[Object change listings]

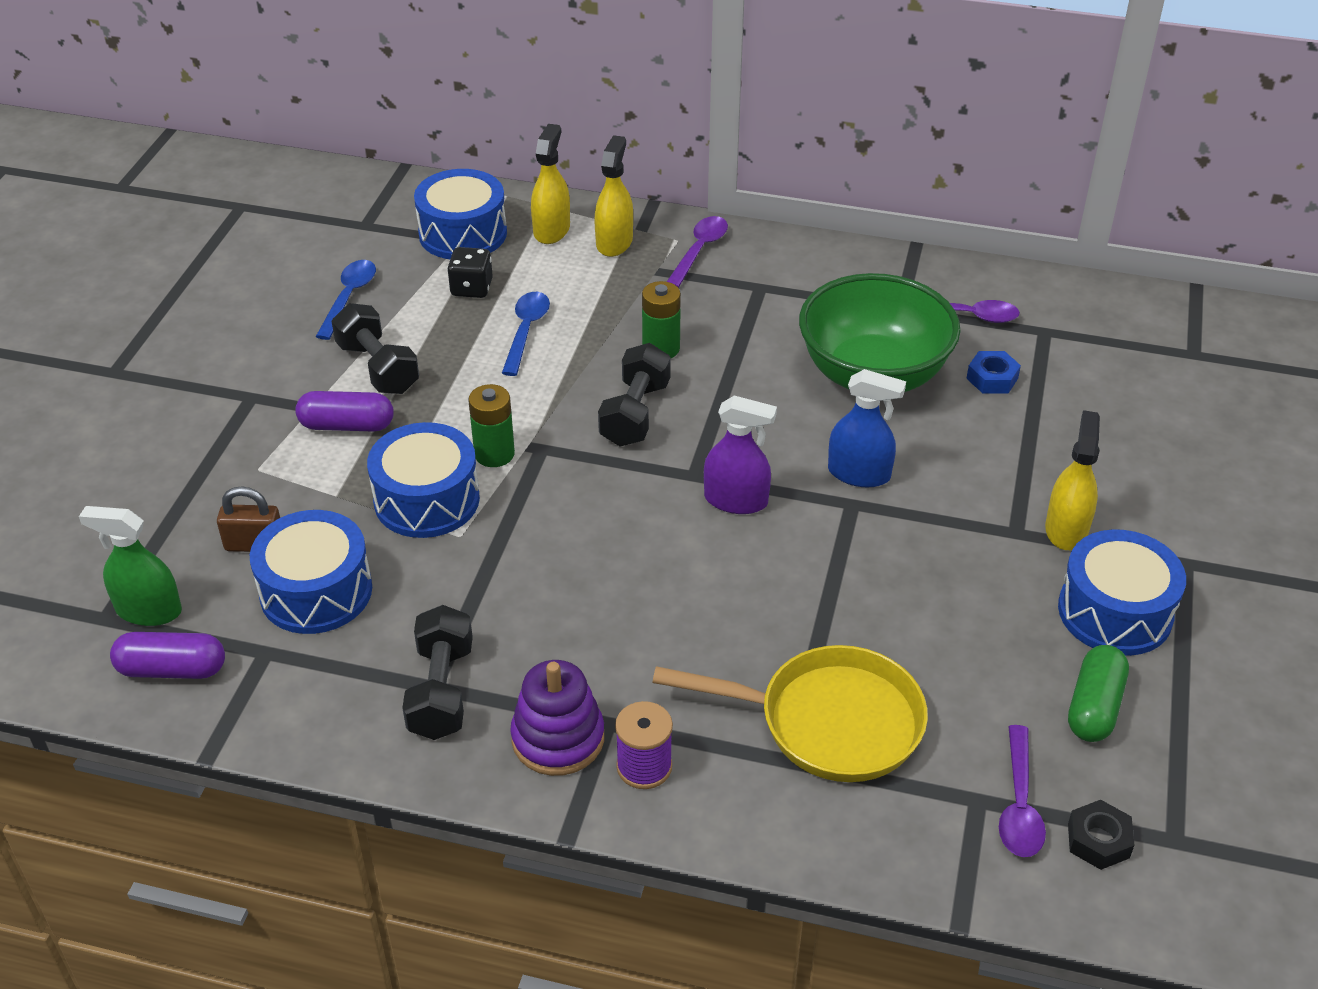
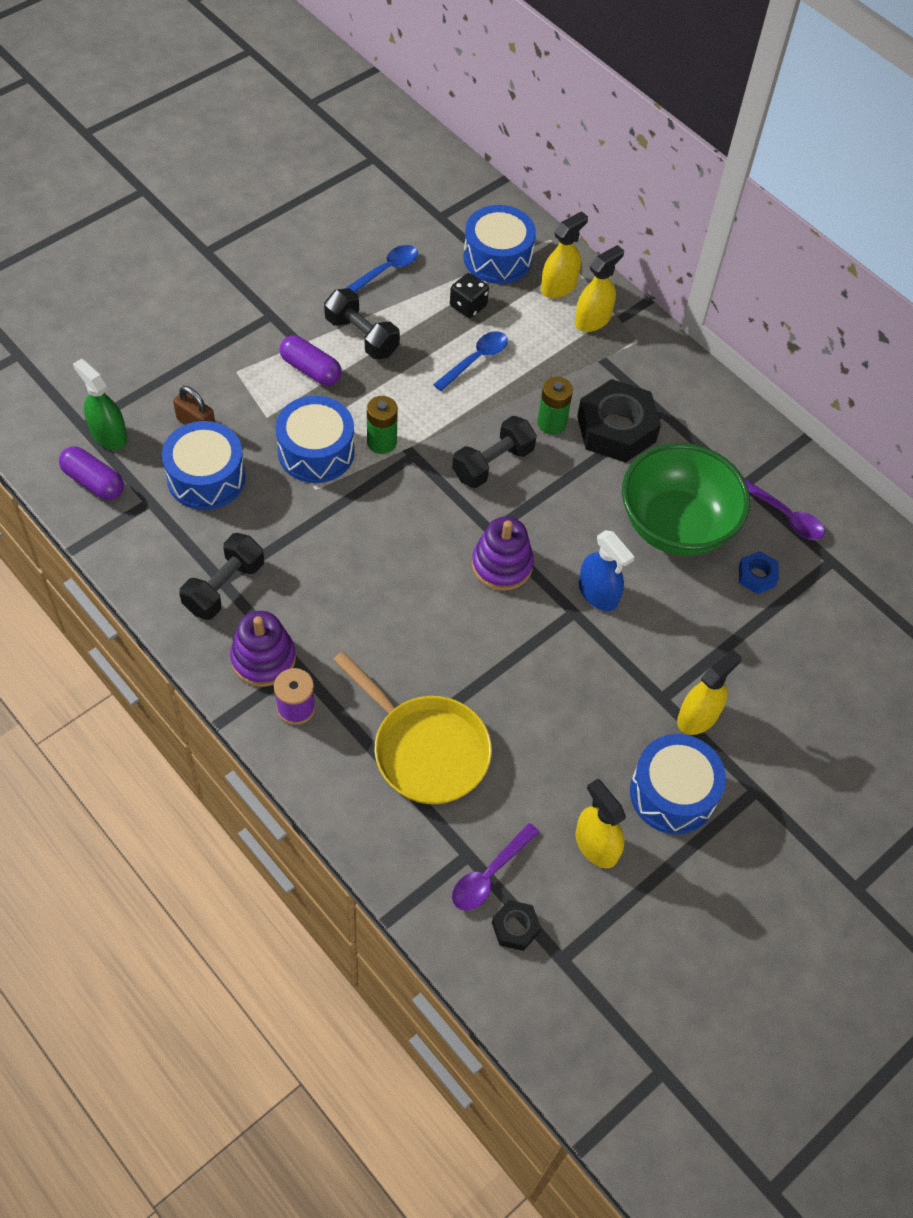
camera: 30 degrees right, 15 degrees up
(378, 368) = (362, 336): black dumbbell -> black dumbbell turned 45 degrees counterclockwise
(699, 251) = (645, 358): purple spoon -> none
(731, 322) = (616, 429): none -> black nut
(736, 500) = (502, 565): purple spray bottle -> purple stacking toy
(1094, 707) = (596, 845): green capsule -> yellow spray bottle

- YOUR GOAL
The records above must be output exactly, except for the pictures.

- SOLVED PROBLEM
camera: 30 degrees right, 15 degrees up
(378, 368) = (362, 336): black dumbbell -> black dumbbell turned 45 degrees counterclockwise
(699, 251) = (645, 358): purple spoon -> none
(731, 322) = (616, 429): none -> black nut
(736, 500) = (502, 565): purple spray bottle -> purple stacking toy
(1094, 707) = (596, 845): green capsule -> yellow spray bottle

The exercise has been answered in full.